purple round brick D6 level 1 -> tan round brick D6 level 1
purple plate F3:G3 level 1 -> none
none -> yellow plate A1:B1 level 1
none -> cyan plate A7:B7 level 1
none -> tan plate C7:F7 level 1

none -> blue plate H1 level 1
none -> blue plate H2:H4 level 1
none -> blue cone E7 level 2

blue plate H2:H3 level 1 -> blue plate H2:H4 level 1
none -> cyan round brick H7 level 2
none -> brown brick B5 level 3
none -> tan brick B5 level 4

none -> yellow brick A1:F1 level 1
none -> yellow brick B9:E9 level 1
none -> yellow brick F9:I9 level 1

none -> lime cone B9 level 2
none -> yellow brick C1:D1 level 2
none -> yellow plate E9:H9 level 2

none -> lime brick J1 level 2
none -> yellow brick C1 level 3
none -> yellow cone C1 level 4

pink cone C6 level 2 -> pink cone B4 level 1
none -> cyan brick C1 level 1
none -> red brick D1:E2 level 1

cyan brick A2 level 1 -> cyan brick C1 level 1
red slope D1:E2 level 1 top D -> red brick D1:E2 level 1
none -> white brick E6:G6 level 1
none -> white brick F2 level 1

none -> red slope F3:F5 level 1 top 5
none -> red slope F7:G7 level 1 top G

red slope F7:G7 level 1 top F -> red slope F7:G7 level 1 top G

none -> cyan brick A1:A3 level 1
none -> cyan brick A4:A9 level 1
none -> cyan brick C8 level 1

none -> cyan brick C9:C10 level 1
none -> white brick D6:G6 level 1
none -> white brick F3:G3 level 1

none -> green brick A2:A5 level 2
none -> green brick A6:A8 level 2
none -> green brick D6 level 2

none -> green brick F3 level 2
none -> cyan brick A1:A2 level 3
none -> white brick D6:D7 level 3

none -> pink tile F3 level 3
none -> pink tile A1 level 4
☆ ☆ ☆
**Exercise aim**
Copy all of the entries above exactly as shown.

**The completed task**
purple round brick D6 level 1 -> tan round brick D6 level 1
purple plate F3:G3 level 1 -> none
none -> yellow plate A1:B1 level 1
none -> cyan plate A7:B7 level 1
none -> tan plate C7:F7 level 1

none -> blue plate H1 level 1
none -> blue plate H2:H4 level 1
none -> blue cone E7 level 2

blue plate H2:H3 level 1 -> blue plate H2:H4 level 1
none -> cyan round brick H7 level 2
none -> brown brick B5 level 3
none -> tan brick B5 level 4

none -> yellow brick A1:F1 level 1
none -> yellow brick B9:E9 level 1
none -> yellow brick F9:I9 level 1

none -> lime cone B9 level 2
none -> yellow brick C1:D1 level 2
none -> yellow plate E9:H9 level 2

none -> lime brick J1 level 2
none -> yellow brick C1 level 3
none -> yellow cone C1 level 4

pink cone C6 level 2 -> pink cone B4 level 1
none -> cyan brick C1 level 1
none -> red brick D1:E2 level 1

cyan brick A2 level 1 -> cyan brick C1 level 1
red slope D1:E2 level 1 top D -> red brick D1:E2 level 1
none -> white brick E6:G6 level 1
none -> white brick F2 level 1

none -> red slope F3:F5 level 1 top 5
none -> red slope F7:G7 level 1 top G

red slope F7:G7 level 1 top F -> red slope F7:G7 level 1 top G

none -> cyan brick A1:A3 level 1
none -> cyan brick A4:A9 level 1
none -> cyan brick C8 level 1

none -> cyan brick C9:C10 level 1
none -> white brick D6:G6 level 1
none -> white brick F3:G3 level 1

none -> green brick A2:A5 level 2
none -> green brick A6:A8 level 2
none -> green brick D6 level 2

none -> green brick F3 level 2
none -> cyan brick A1:A2 level 3
none -> white brick D6:D7 level 3

none -> pink tile F3 level 3
none -> pink tile A1 level 4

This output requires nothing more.